Records from a data source
........

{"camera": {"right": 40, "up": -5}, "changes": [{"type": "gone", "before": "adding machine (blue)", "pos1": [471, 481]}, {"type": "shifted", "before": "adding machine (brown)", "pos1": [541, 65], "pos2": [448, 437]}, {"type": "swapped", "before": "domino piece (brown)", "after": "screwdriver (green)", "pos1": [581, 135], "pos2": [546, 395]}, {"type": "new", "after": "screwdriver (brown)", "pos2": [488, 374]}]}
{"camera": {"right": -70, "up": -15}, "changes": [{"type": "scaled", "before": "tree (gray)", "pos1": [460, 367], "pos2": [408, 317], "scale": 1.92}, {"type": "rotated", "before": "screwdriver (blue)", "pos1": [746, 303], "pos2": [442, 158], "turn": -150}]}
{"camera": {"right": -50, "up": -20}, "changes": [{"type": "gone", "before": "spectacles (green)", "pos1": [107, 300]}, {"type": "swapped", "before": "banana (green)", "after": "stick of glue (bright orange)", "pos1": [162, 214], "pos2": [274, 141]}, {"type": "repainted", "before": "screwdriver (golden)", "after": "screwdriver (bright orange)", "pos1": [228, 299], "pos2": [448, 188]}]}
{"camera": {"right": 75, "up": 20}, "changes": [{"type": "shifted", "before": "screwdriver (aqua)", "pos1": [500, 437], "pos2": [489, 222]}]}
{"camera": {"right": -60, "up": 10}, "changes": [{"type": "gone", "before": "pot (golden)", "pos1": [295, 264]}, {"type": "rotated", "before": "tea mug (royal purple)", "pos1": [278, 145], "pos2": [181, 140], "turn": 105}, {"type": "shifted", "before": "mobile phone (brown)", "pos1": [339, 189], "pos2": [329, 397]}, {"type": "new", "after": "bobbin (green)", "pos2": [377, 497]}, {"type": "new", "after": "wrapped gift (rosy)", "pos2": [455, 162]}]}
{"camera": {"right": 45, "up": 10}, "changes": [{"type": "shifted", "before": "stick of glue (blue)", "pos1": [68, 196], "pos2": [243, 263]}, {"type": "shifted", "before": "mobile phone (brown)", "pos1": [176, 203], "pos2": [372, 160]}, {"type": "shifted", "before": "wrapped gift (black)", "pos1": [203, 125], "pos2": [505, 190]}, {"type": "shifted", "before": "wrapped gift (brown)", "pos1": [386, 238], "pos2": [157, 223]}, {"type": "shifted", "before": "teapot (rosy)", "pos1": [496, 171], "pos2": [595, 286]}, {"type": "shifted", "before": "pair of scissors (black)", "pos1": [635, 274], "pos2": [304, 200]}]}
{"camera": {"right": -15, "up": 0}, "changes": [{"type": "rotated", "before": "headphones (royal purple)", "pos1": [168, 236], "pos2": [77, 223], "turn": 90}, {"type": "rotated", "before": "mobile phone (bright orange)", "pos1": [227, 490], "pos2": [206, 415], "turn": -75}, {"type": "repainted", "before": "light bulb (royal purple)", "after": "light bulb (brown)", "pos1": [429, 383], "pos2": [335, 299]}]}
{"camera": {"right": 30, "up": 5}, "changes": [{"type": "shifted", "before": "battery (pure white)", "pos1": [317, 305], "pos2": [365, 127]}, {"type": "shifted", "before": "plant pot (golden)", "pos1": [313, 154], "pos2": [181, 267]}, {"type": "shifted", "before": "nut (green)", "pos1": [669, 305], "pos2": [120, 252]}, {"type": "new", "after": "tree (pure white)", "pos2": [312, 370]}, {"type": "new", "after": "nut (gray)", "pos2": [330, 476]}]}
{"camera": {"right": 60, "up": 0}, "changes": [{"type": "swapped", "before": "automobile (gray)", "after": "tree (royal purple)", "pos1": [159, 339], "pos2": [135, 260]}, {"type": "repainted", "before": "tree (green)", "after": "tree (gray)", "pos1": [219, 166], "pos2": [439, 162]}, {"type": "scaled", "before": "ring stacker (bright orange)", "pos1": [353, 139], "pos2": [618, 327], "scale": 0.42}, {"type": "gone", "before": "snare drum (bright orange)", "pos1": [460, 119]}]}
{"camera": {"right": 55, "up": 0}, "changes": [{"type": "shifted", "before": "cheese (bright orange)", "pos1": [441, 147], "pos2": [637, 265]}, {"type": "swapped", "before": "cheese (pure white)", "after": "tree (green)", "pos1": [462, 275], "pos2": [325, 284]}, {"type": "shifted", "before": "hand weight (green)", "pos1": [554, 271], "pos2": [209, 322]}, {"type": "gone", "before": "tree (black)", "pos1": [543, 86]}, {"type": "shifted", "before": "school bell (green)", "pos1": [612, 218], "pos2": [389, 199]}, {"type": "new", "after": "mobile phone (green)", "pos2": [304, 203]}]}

........

What is expected: Say how many lines in the entries contain the string "gift", and say nothing else.

Your solution: 2